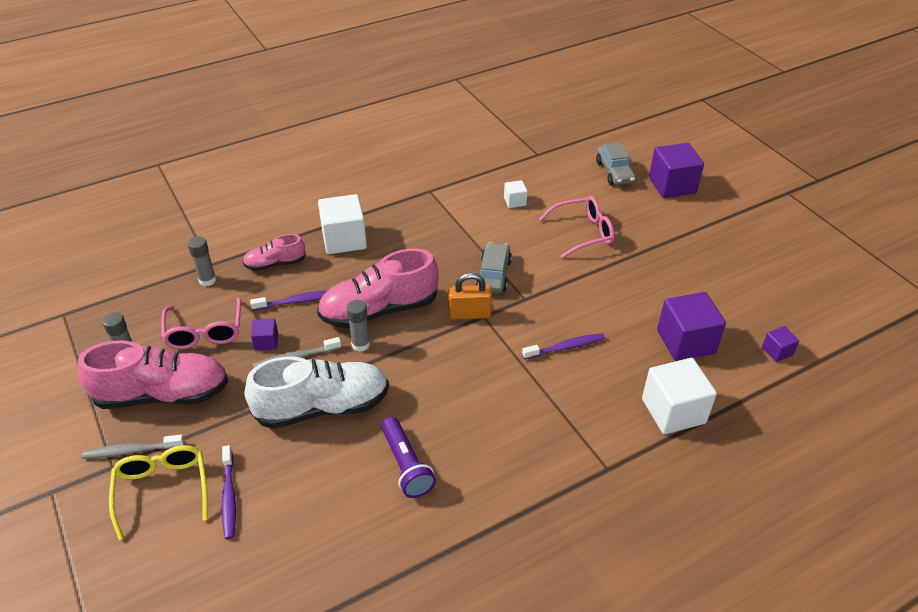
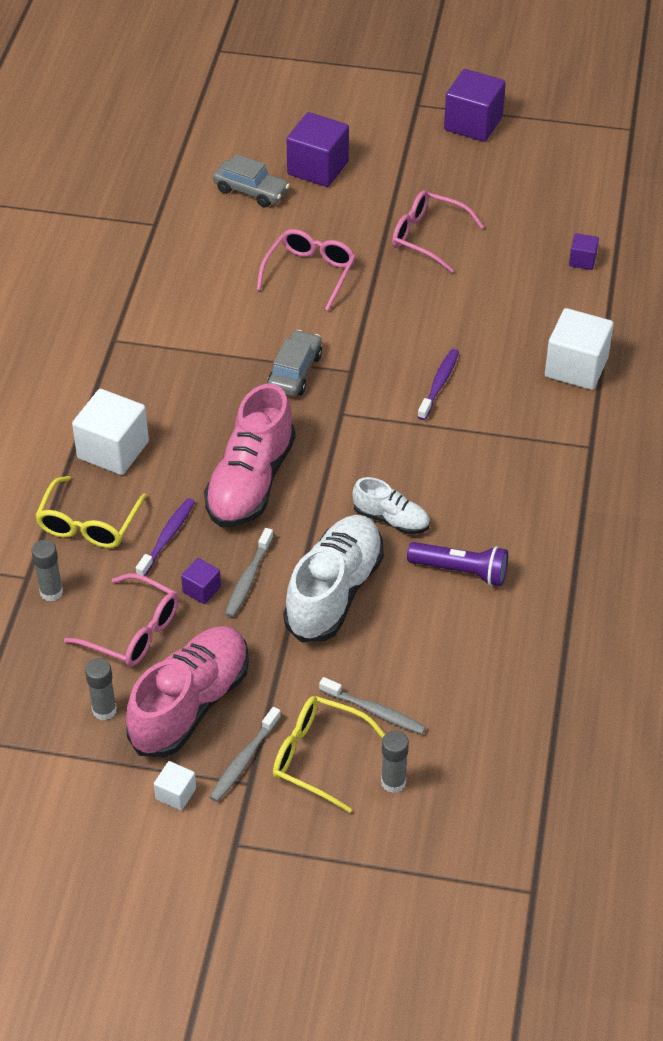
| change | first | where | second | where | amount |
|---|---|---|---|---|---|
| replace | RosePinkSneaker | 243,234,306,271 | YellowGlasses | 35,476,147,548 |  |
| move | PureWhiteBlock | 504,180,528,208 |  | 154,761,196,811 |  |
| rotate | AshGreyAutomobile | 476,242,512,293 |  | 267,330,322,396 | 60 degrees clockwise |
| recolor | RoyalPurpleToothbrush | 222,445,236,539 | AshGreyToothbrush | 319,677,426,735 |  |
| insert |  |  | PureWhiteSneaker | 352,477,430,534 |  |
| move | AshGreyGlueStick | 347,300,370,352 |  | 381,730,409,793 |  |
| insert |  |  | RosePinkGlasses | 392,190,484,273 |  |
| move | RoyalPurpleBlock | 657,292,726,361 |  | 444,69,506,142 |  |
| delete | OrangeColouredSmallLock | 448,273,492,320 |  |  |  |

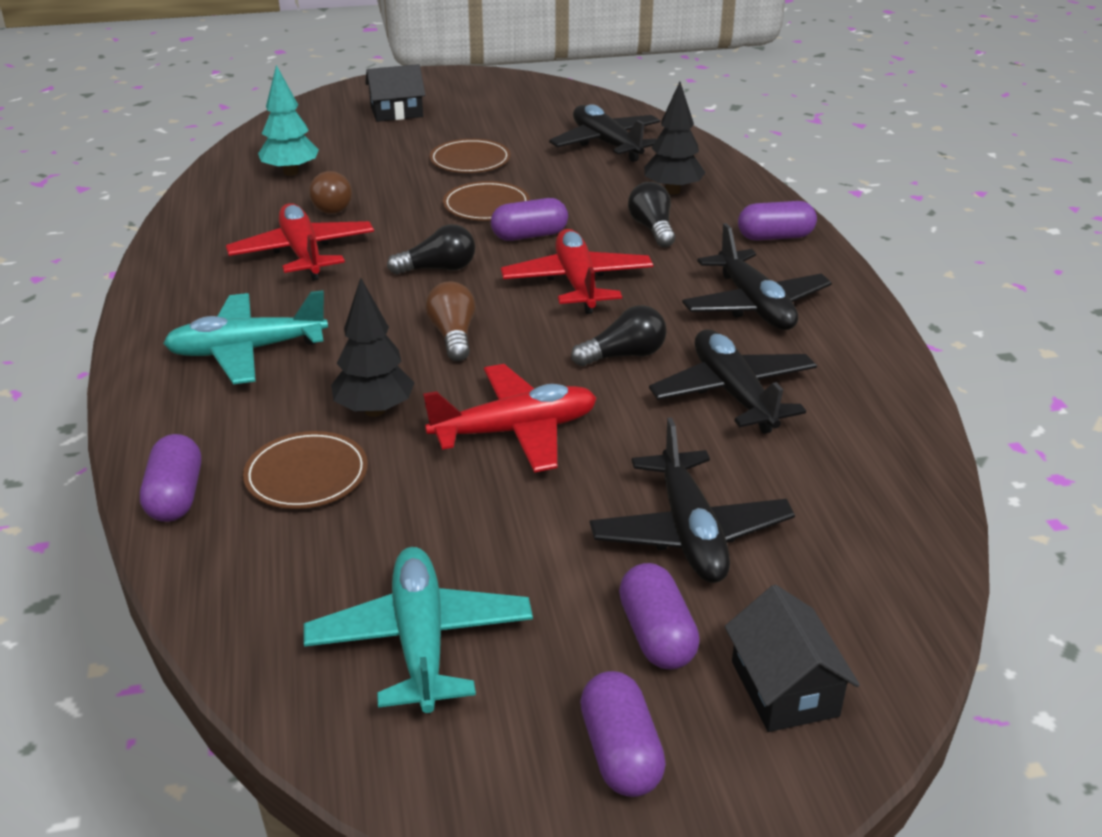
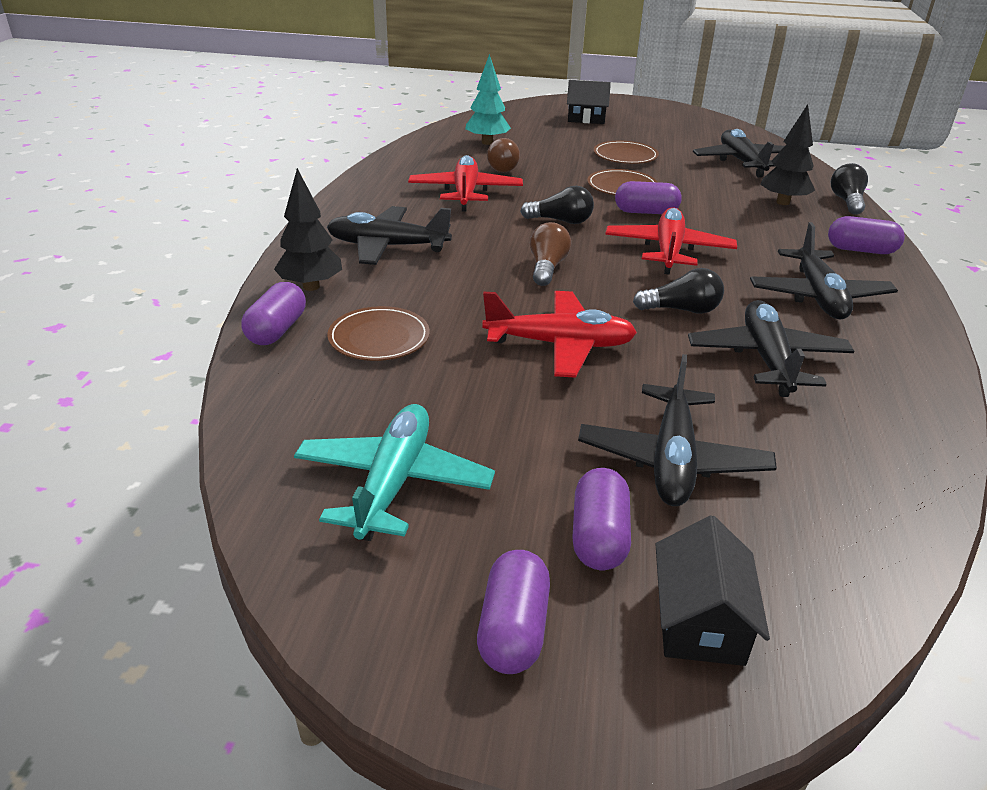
| change | first | where | second | where | amount |
|---|---|---|---|---|---|
| move | EbonyToyTree | 331,278,415,417 |  | 274,168,342,291 |  |
| recolor | TealToyPlane | 163,290,328,384 | EbonyToyPlane | 327,206,452,265 |  |
| move | EbonyBulb | 628,182,675,247 |  | 831,163,868,215 |  |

**Goal of the exercise**.
Without including any picture, write out the material above exactly.

**Exercise result**.
| change | first | where | second | where | amount |
|---|---|---|---|---|---|
| replace | RosePinkSneaker | 243,234,306,271 | YellowGlasses | 35,476,147,548 |  |
| move | PureWhiteBlock | 504,180,528,208 |  | 154,761,196,811 |  |
| rotate | AshGreyAutomobile | 476,242,512,293 |  | 267,330,322,396 | 60 degrees clockwise |
| recolor | RoyalPurpleToothbrush | 222,445,236,539 | AshGreyToothbrush | 319,677,426,735 |  |
| insert |  |  | PureWhiteSneaker | 352,477,430,534 |  |
| move | AshGreyGlueStick | 347,300,370,352 |  | 381,730,409,793 |  |
| insert |  |  | RosePinkGlasses | 392,190,484,273 |  |
| move | RoyalPurpleBlock | 657,292,726,361 |  | 444,69,506,142 |  |
| delete | OrangeColouredSmallLock | 448,273,492,320 |  |  |  |

| change | first | where | second | where | amount |
|---|---|---|---|---|---|
| move | EbonyToyTree | 331,278,415,417 |  | 274,168,342,291 |  |
| recolor | TealToyPlane | 163,290,328,384 | EbonyToyPlane | 327,206,452,265 |  |
| move | EbonyBulb | 628,182,675,247 |  | 831,163,868,215 |  |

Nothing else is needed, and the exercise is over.